(Collected data entries)

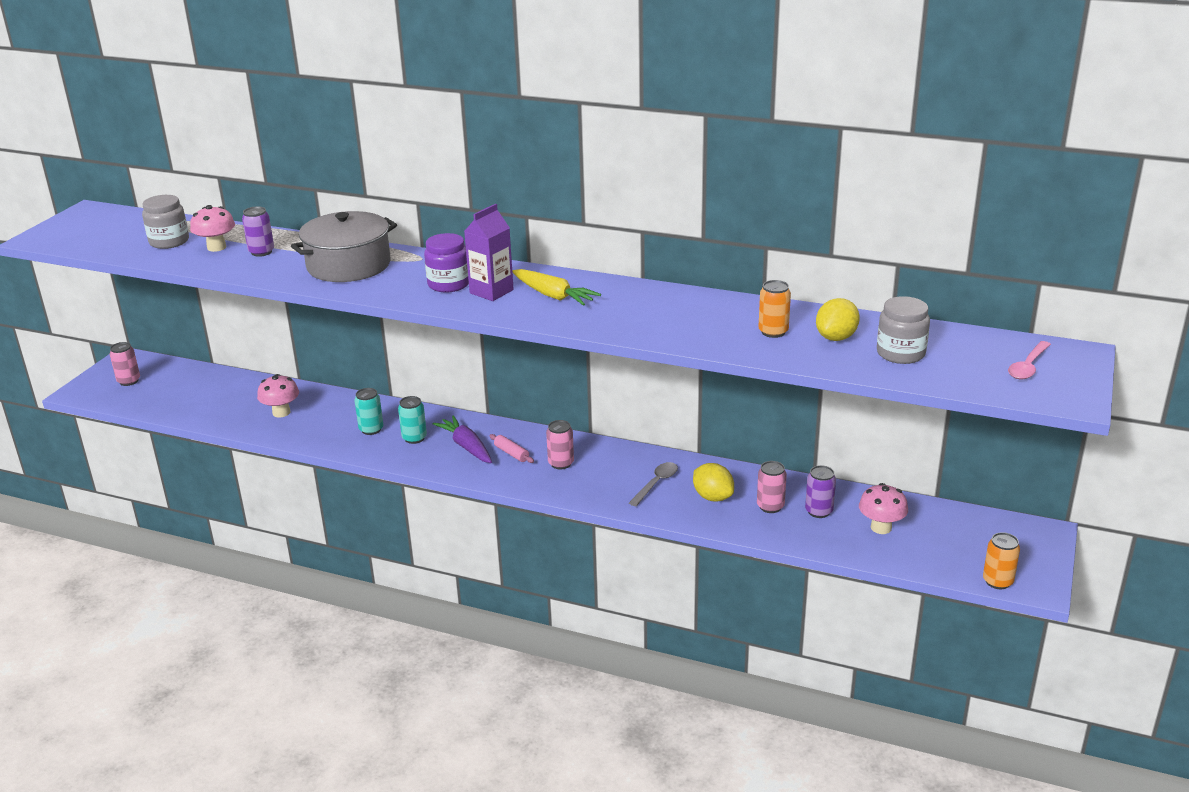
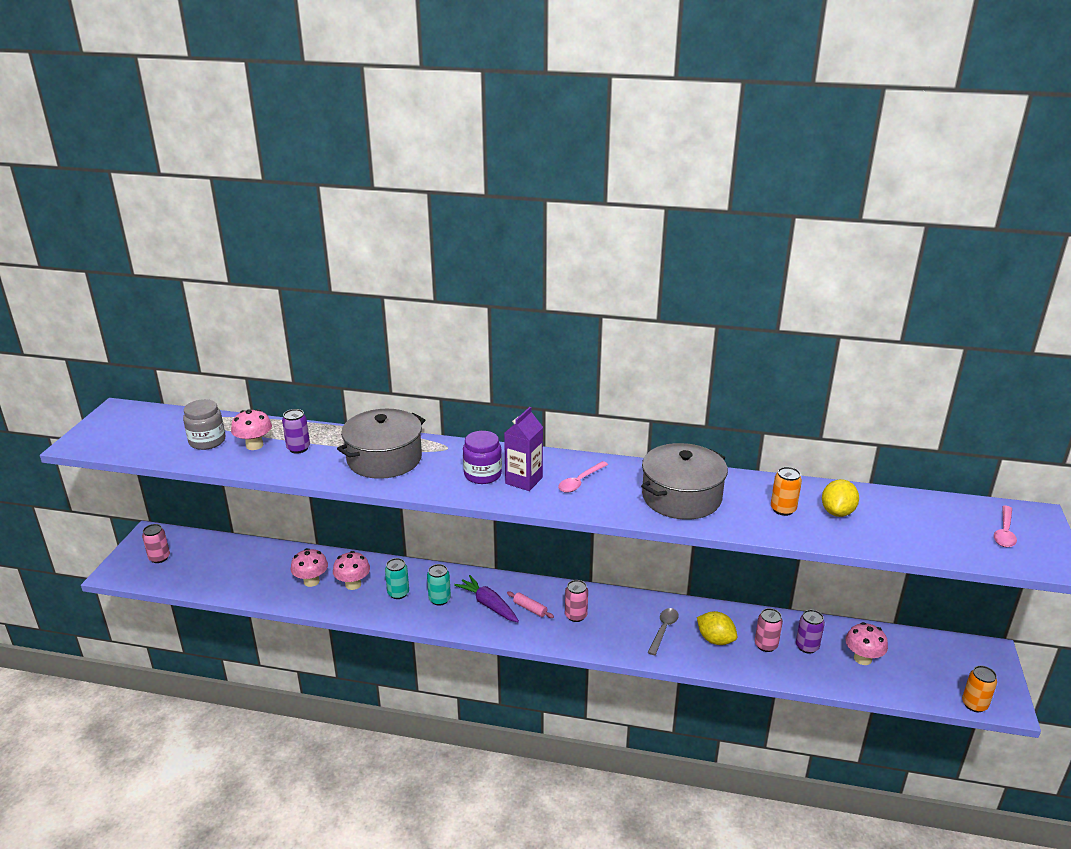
camera: 10 degrees left, 0 degrees up
(325, 418) = (353, 584): none -> pink mushroom
(553, 295) = (580, 482): yellow carrot -> pink spoon
(661, 315) = (681, 497): none -> grey pot
(900, 353) = (897, 525): grey jar -> none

§ Task instructions
Your answer must be an exact copy of the entries above, with no pictures in it.

§ Task response
camera: 10 degrees left, 0 degrees up
(325, 418) = (353, 584): none -> pink mushroom
(553, 295) = (580, 482): yellow carrot -> pink spoon
(661, 315) = (681, 497): none -> grey pot
(900, 353) = (897, 525): grey jar -> none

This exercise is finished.